Without the images, write out all of the following entries exactly.

▶

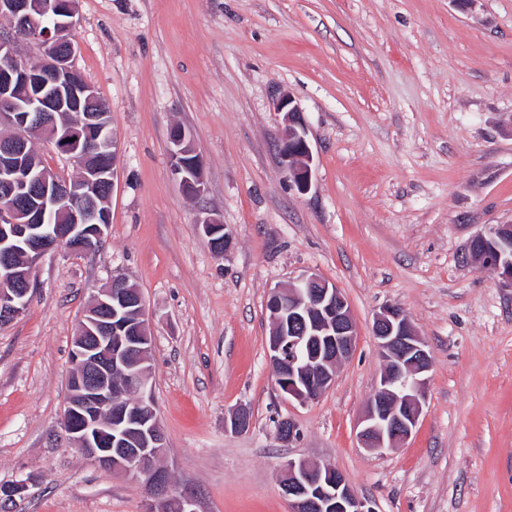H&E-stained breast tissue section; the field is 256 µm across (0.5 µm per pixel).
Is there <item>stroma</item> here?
Wrapping results in <instances>:
<instances>
[{
  "label": "stroma",
  "mask_w": 512,
  "mask_h": 512,
  "mask_svg": "<svg viewBox=\"0 0 512 512\" xmlns=\"http://www.w3.org/2000/svg\"><path fill=\"white\" fill-rule=\"evenodd\" d=\"M76 43L118 180L102 245L42 257L25 311L0 327V486H26L7 512L145 508L141 484L61 428L76 326L116 276L146 301L161 462L196 512H290L291 459L343 472L370 512H512V288L462 260L477 232L512 224V0H79ZM284 93L314 157L304 194L279 155ZM177 126L203 162L198 198L174 173ZM208 215L233 234L224 255ZM302 273L340 288L358 327L306 404L266 356L268 295ZM389 305L432 366L415 433L374 452L357 432ZM239 409L248 429L226 430ZM203 234L208 238L212 250L218 254H225L232 244V233L217 218L206 217L200 222ZM224 230V237H217Z\"/></svg>",
  "instance_id": "1"
}]
</instances>
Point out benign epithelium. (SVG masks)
Instances as JSON below:
<instances>
[{"mask_svg":"<svg viewBox=\"0 0 512 512\" xmlns=\"http://www.w3.org/2000/svg\"><path fill=\"white\" fill-rule=\"evenodd\" d=\"M77 0H0V16L12 29L0 33V326L25 310L31 272L37 261L58 247L71 254L93 250L110 224L100 208L102 191H114L118 145L109 112L81 108L98 100L72 64ZM24 37L42 50L32 66L15 49ZM284 114L279 152L288 179L304 194L312 184L313 153L299 105L288 93L274 103ZM99 133L94 153L80 148L89 129ZM48 141L57 153L79 165L75 178L59 176L38 159L33 144ZM174 171L188 196L204 193L202 163L186 133L170 135ZM58 223H53V216ZM212 250L225 254L232 233L217 218L201 221ZM512 224H493L474 235L468 254L496 270L512 286ZM272 321L267 357L276 384L301 403L332 386L338 365L353 354L357 327L347 298L336 285L303 273L272 289L267 300ZM381 360L379 388L358 424L364 448H394L415 432L423 414V395L431 357L426 342L395 306L377 313L372 323ZM151 336L144 297L125 277L98 289L81 316L73 340V370L61 425L74 448L98 467L120 471L142 482L159 508L145 512H195L193 500L172 490L159 465L164 435L151 399L148 354ZM282 491L291 512H366L339 470L306 460H290L283 469Z\"/></svg>","mask_w":512,"mask_h":512,"instance_id":"1","label":"benign epithelium"}]
</instances>
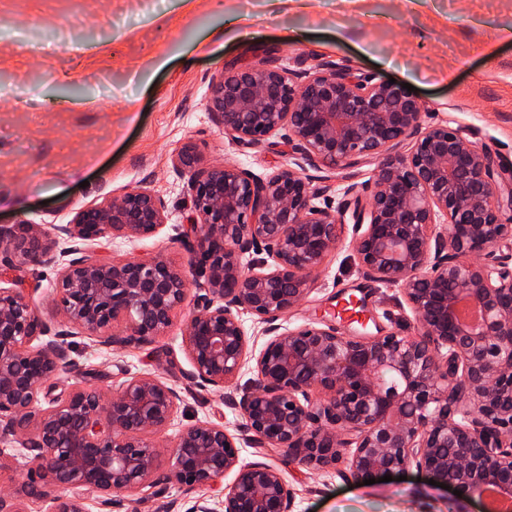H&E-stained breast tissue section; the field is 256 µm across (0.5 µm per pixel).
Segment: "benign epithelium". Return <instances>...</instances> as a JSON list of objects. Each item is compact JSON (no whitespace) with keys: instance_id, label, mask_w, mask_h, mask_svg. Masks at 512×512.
I'll list each match as a JSON object with an SVG mask.
<instances>
[{"instance_id":"obj_1","label":"benign epithelium","mask_w":512,"mask_h":512,"mask_svg":"<svg viewBox=\"0 0 512 512\" xmlns=\"http://www.w3.org/2000/svg\"><path fill=\"white\" fill-rule=\"evenodd\" d=\"M208 110L238 145L286 130L292 152L310 166L377 161L372 194L348 187L336 207L322 208L294 167L260 179L237 165H204L193 143L177 152L193 202L177 238L199 255L207 285L184 340L186 376L222 391L250 356L255 378L225 394L245 420L243 437L212 422L191 425L167 449L162 474L153 437L177 413L173 387L134 376L106 400L93 386L56 395L53 378L76 369L70 338L150 344L189 301V277L160 255L86 253L103 239L153 235L168 223L166 202L142 188L82 208L50 232L1 225L0 269L59 267L63 315L49 323L22 291L0 286V442L25 450L22 493L48 498L50 485H78L108 506L145 483L174 482L190 493L232 472L219 500L199 499L192 512H291L280 471L242 462V439L307 467L346 452L357 479L415 466L462 492L459 512L488 488L512 500V178L462 129L423 126L422 106L403 84L334 65L300 81L275 58L221 73ZM405 141L408 152L394 153ZM348 214L364 274L401 288L416 335L373 334L366 320L349 334L328 320L276 324L336 251ZM62 240L71 247L58 250ZM463 301L480 308L478 323L458 320ZM245 313L268 336L252 356ZM41 395L48 407L37 411ZM52 503V512H87L82 501Z\"/></svg>"}]
</instances>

◀

■ RESPONSE ■
H&E-stained breast tissue section; the field is 256 µm across (0.5 µm per pixel).
Is there <item>stroma</item> here?
Wrapping results in <instances>:
<instances>
[{
  "label": "stroma",
  "mask_w": 512,
  "mask_h": 512,
  "mask_svg": "<svg viewBox=\"0 0 512 512\" xmlns=\"http://www.w3.org/2000/svg\"><path fill=\"white\" fill-rule=\"evenodd\" d=\"M76 43L118 180L102 245L42 257L25 311L0 327V486H26L7 512L145 508L141 484L61 428L76 326L116 276L146 301L161 462L196 512H290L291 459L343 472L370 512H512V288L462 260L477 232L512 224V0H79ZM284 93L314 157L304 194L279 155ZM177 126L203 162L198 198L174 173ZM208 215L233 234L224 255ZM302 273L340 288L358 327L306 404L266 356L268 295ZM389 305L432 366L415 433L374 452L357 432ZM239 409L248 429L226 430ZM203 234L208 238L212 250L218 254H225L232 244V233L217 218L206 217L200 222ZM224 230V237H217Z\"/></svg>",
  "instance_id": "1"
}]
</instances>
Point out benign epithelium. (SVG masks)
Instances as JSON below:
<instances>
[{"mask_svg":"<svg viewBox=\"0 0 512 512\" xmlns=\"http://www.w3.org/2000/svg\"><path fill=\"white\" fill-rule=\"evenodd\" d=\"M77 0H0V16L12 29L0 33V326L25 310L31 272L37 261L58 247L71 254L93 250L110 224L100 208L102 191H114L118 145L109 112L81 108L98 100L72 64ZM24 37L42 50L32 66L15 49ZM284 114L279 152L288 179L304 194L312 184L313 153L299 105L288 93L274 103ZM99 133L94 153L80 148L89 129ZM48 141L57 153L79 165L75 178L59 176L38 159L33 144ZM174 171L188 196L204 193L202 163L186 133L170 135ZM58 223H53V216ZM212 250L225 254L232 233L217 218L201 221ZM512 224H493L474 235L468 254L496 270L512 286ZM272 321L267 357L276 384L301 403L332 386L338 365L353 354L357 327L347 298L336 285L303 273L272 289L267 300ZM381 360L379 388L358 424L364 448H394L415 432L423 414V395L431 357L426 342L395 306L377 313L372 323ZM151 336L144 297L125 277L98 289L81 316L73 340V370L61 425L74 448L98 467L120 471L142 482L159 508L145 512H195L193 500L172 490L159 465L164 435L151 399L148 354ZM282 491L291 512H366L339 470L306 460H290L283 469Z\"/></svg>","mask_w":512,"mask_h":512,"instance_id":"1","label":"benign epithelium"}]
</instances>
H&E-stained breast tissue section; the field is 256 µm across (0.5 µm per pixel).
Segment: "benign epithelium". Return <instances>...</instances> as a JSON list of objects. Each item is compact JSON (no whitespace) with keys: instance_id, label, mask_w, mask_h, mask_svg. Masks at 512×512.
I'll list each match as a JSON object with an SVG mask.
<instances>
[{"instance_id":"obj_1","label":"benign epithelium","mask_w":512,"mask_h":512,"mask_svg":"<svg viewBox=\"0 0 512 512\" xmlns=\"http://www.w3.org/2000/svg\"><path fill=\"white\" fill-rule=\"evenodd\" d=\"M208 110L238 145L286 130L292 152L310 166L377 161L372 194L348 187L336 207L322 208L294 167L260 179L237 165H204L193 143L177 152L193 202L177 238L199 255L207 285L184 340L186 376L222 391L250 356L255 378L225 394L245 420L243 437L212 422L191 425L167 449L162 474L153 437L177 413L173 387L134 376L106 400L93 386L56 395L53 378L76 369L70 338L150 344L189 301V277L160 255L86 253L103 239L153 235L168 223L166 202L142 188L82 208L50 232L1 225L0 269L59 267L63 315L49 323L22 291L0 286V442L25 450L22 493L48 498L50 485H78L108 506L145 483L174 482L190 493L232 472L219 500L199 499L192 512H291L280 471L242 462V439L307 467L346 452L357 479L415 466L462 492L459 512L488 488L512 500V178L462 129L423 126L422 106L403 84L334 65L300 81L275 58L221 73ZM405 141L408 152L394 153ZM348 214L364 274L401 288L416 335L373 334L366 320L349 334L328 320L276 324L336 251ZM62 240L71 247L58 250ZM463 301L480 308L478 323L458 320ZM245 313L268 336L252 356ZM41 395L48 407L37 411ZM52 503V512H87L82 501Z\"/></svg>"}]
</instances>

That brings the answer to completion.